---------- DATA BELOW ----------

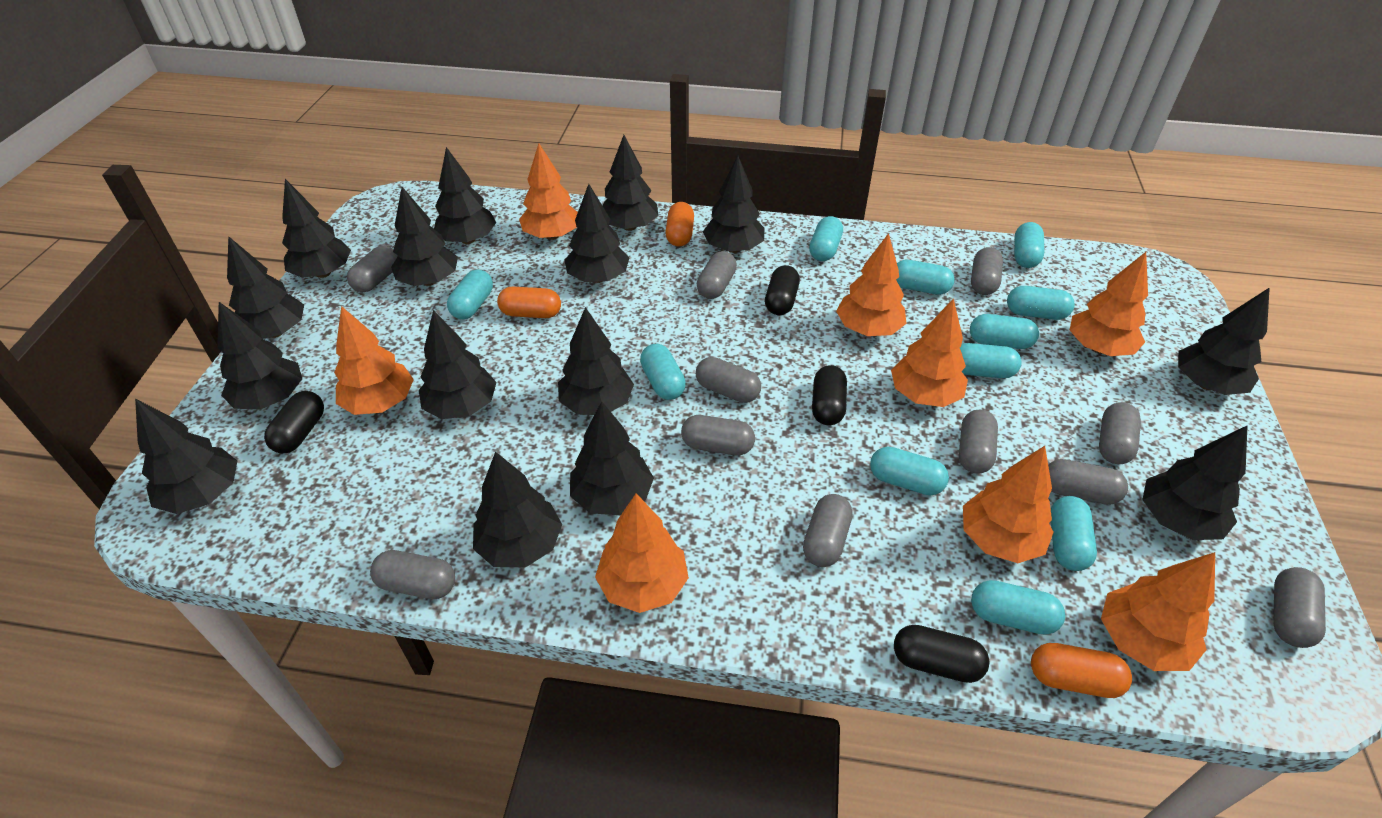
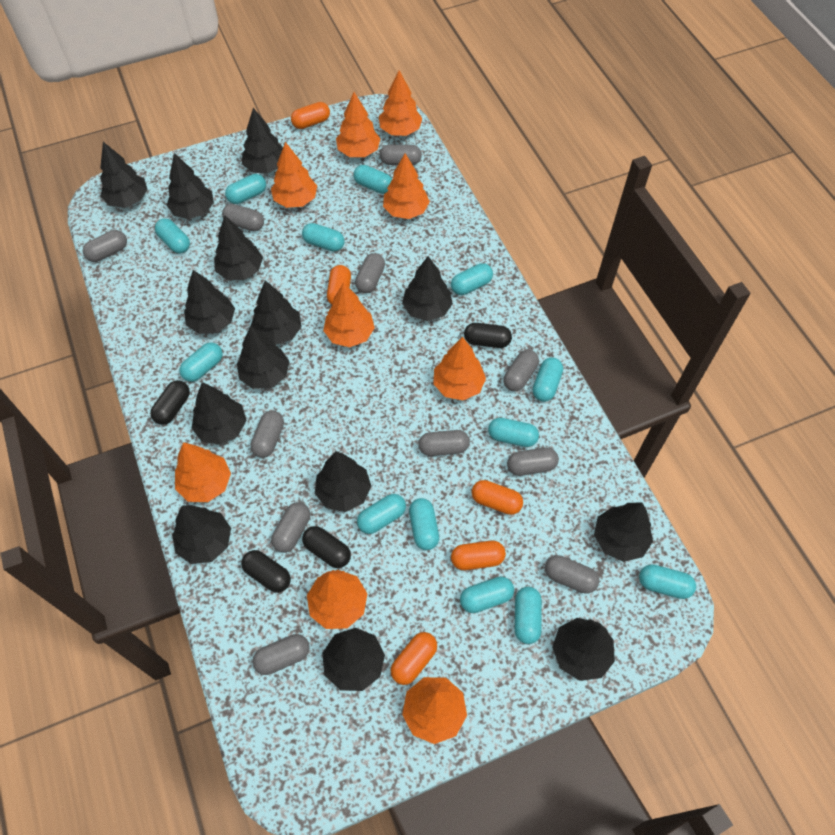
black tree: 15 -> 14
orange capsule: 3 -> 5
orange tree: 8 -> 9
turquoise capsule: 11 -> 13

----------

◆ **YOUR TASK**: Find the word "capsule" in the data and copy out each line where it turns up.

◆ **WORKED SOLUTION**:
orange capsule: 3 -> 5
turquoise capsule: 11 -> 13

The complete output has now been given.